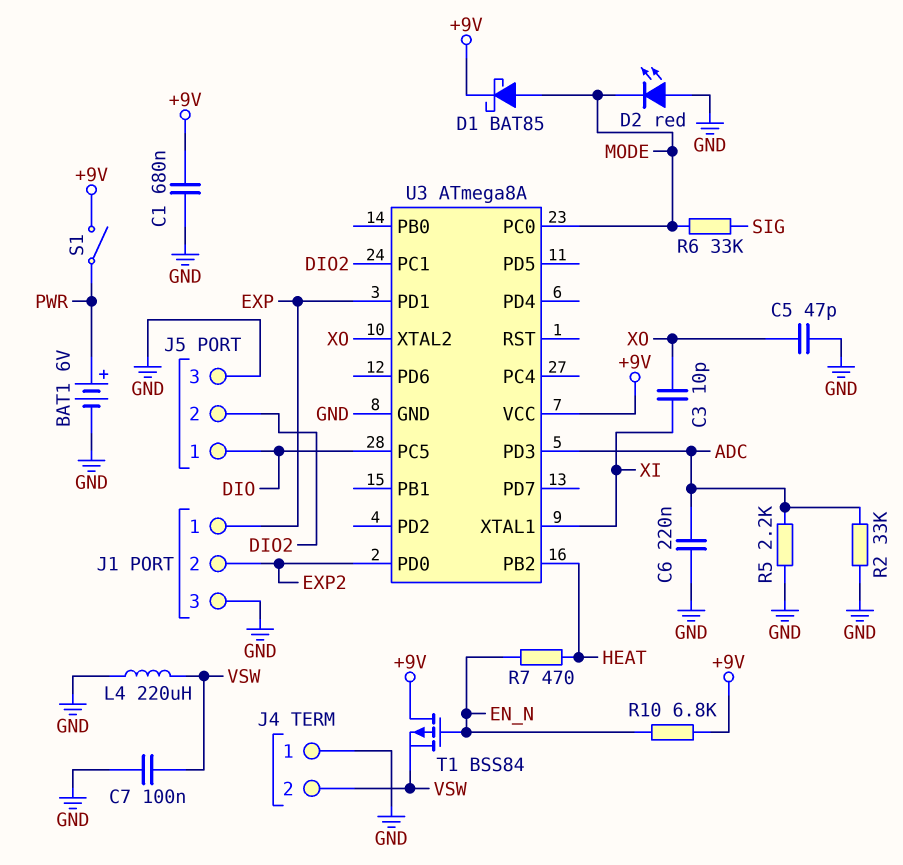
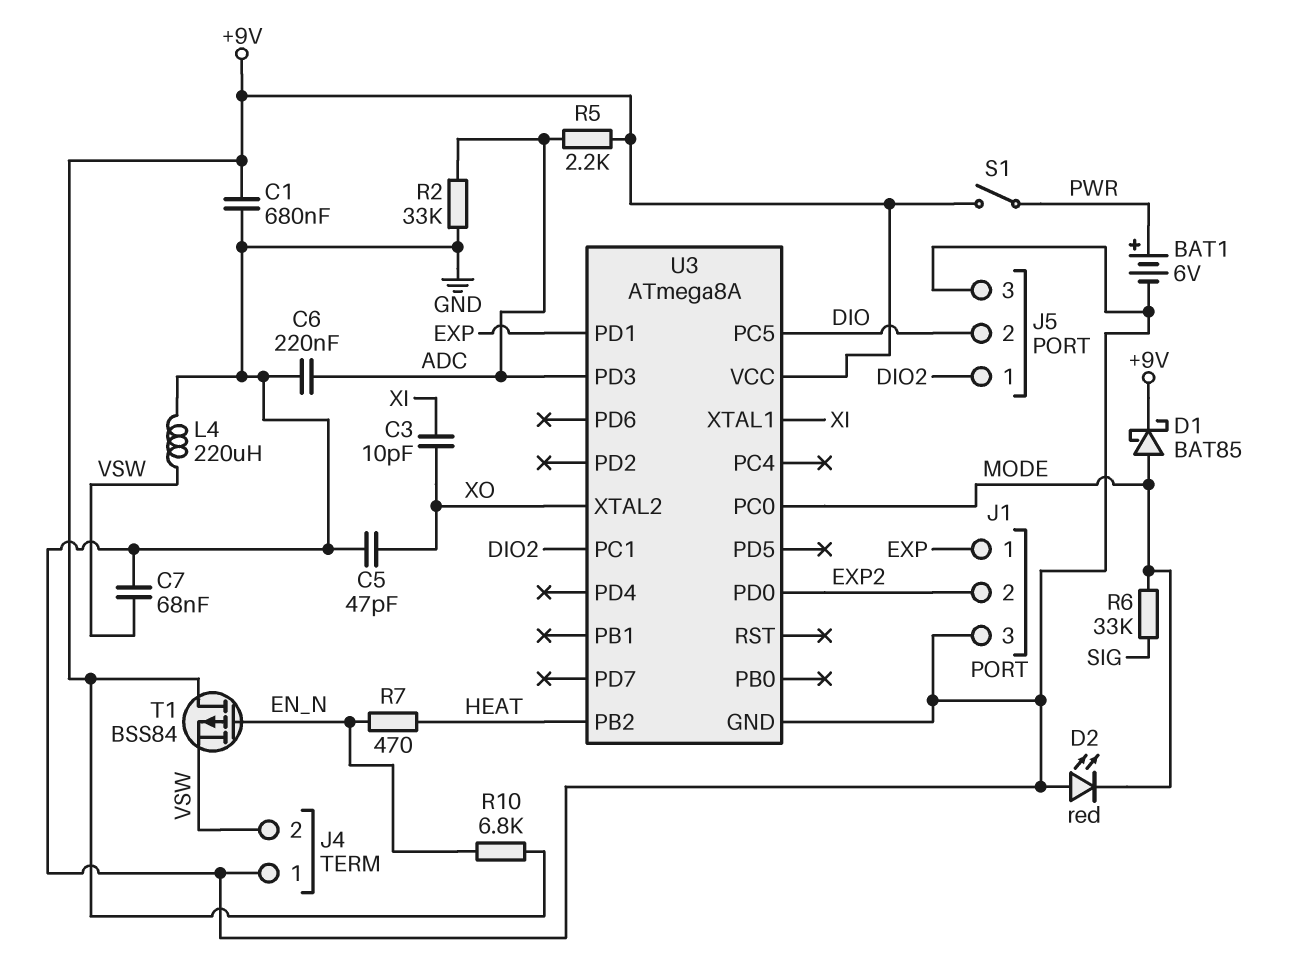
C7: 100nF (GND, VSW) -> 68nF (GND, VSW)
J5 pin 1: DIO -> DIO2
J5 pin 2: DIO2 -> DIO
R5: 2.2k (ADC, GND) -> 2.2k (+9V, ADC)

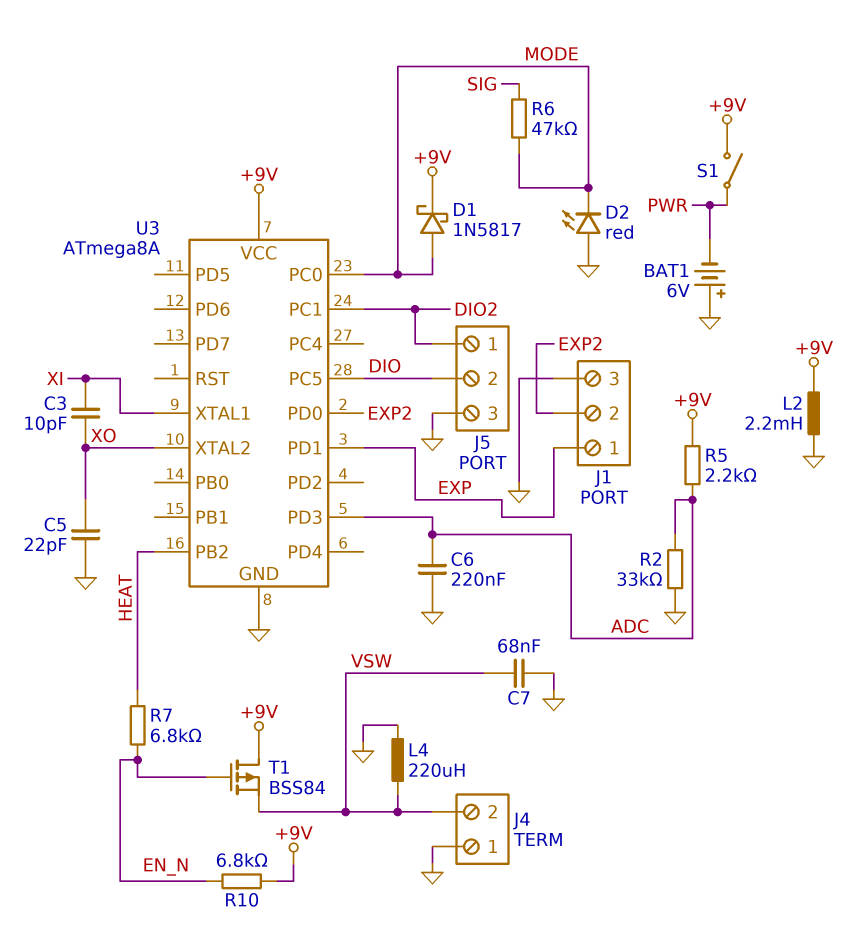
BAT1: 6V (plus PWR, minus GND) -> 6V (plus GND, minus PWR)
C1: 680nF (+9V, GND) -> none
C5: 47pF (GND, XO) -> 22pF (GND, XO)
D1: schottky BAT85 (A MODE, K +9V) -> schottky 1N5817 (A MODE, K +9V)
L2: none -> 2.2mH (+9V, GND)
R6: 33k (MODE, SIG) -> 47k (MODE, SIG)
R7: 470 (EN_N, HEAT) -> 6.8k (EN_N, HEAT)

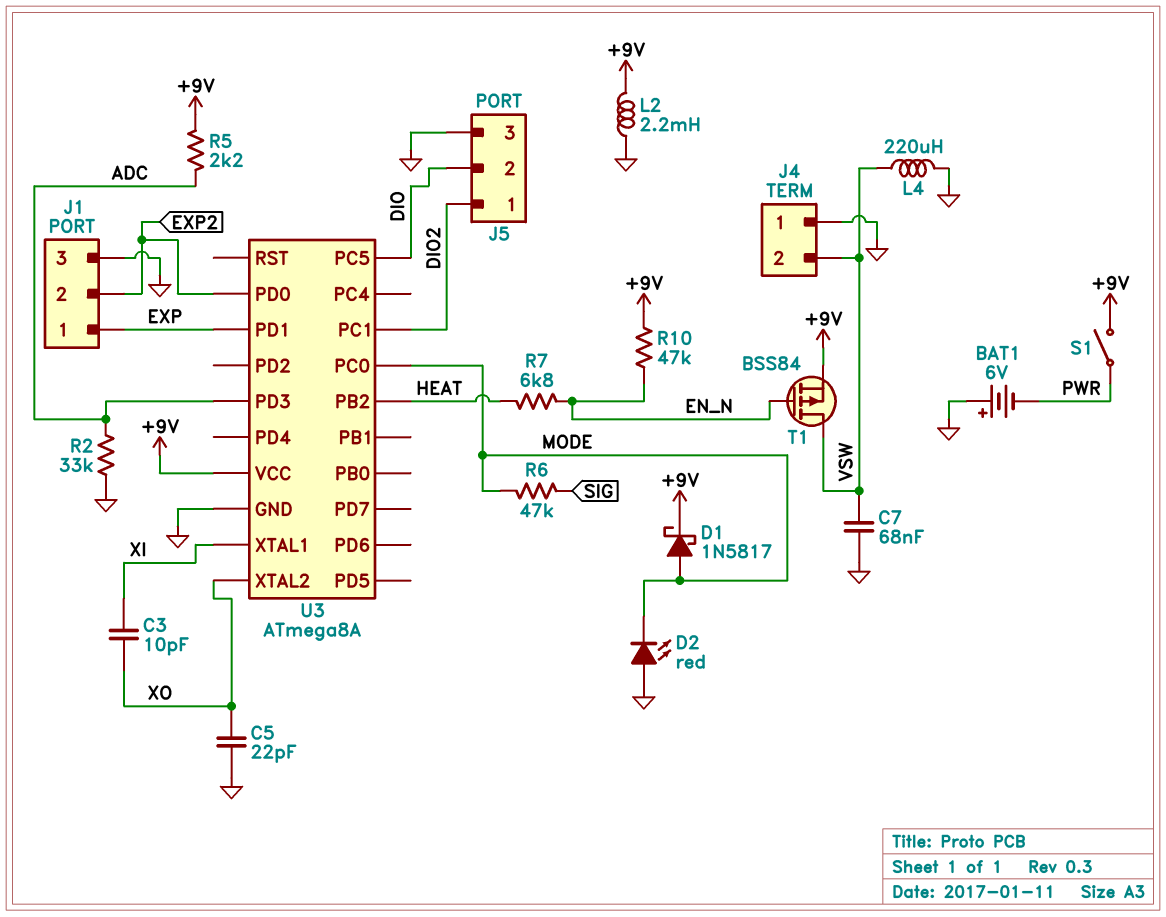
C6: 220nF (ADC, GND) -> none
R10: 6.8k (+9V, EN_N) -> 47k (+9V, EN_N)
T1: PMOS BSS84 (G EN_N, D +9V, S VSW) -> PMOS BSS84 (G EN_N, D VSW, S +9V)

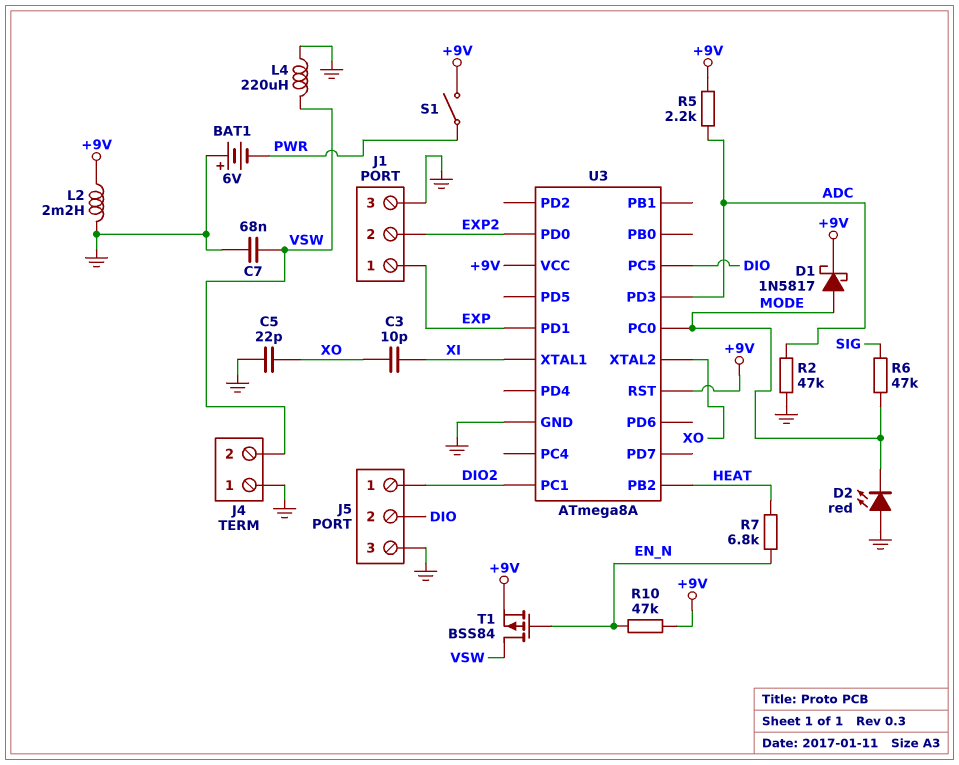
R2: 33k (ADC, GND) -> 47k (ADC, GND)
U3 pin RST: none -> +9V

> **ACTIVITY**: Only the lines from the line containing "J5 pin 1: DIO -> DIO2" through the last line of the entries above should be reproduced, word for word and without pictures.

> **EXERCISE RESPONSE**:
J5 pin 1: DIO -> DIO2
J5 pin 2: DIO2 -> DIO
R5: 2.2k (ADC, GND) -> 2.2k (+9V, ADC)

BAT1: 6V (plus PWR, minus GND) -> 6V (plus GND, minus PWR)
C1: 680nF (+9V, GND) -> none
C5: 47pF (GND, XO) -> 22pF (GND, XO)
D1: schottky BAT85 (A MODE, K +9V) -> schottky 1N5817 (A MODE, K +9V)
L2: none -> 2.2mH (+9V, GND)
R6: 33k (MODE, SIG) -> 47k (MODE, SIG)
R7: 470 (EN_N, HEAT) -> 6.8k (EN_N, HEAT)

C6: 220nF (ADC, GND) -> none
R10: 6.8k (+9V, EN_N) -> 47k (+9V, EN_N)
T1: PMOS BSS84 (G EN_N, D +9V, S VSW) -> PMOS BSS84 (G EN_N, D VSW, S +9V)

R2: 33k (ADC, GND) -> 47k (ADC, GND)
U3 pin RST: none -> +9V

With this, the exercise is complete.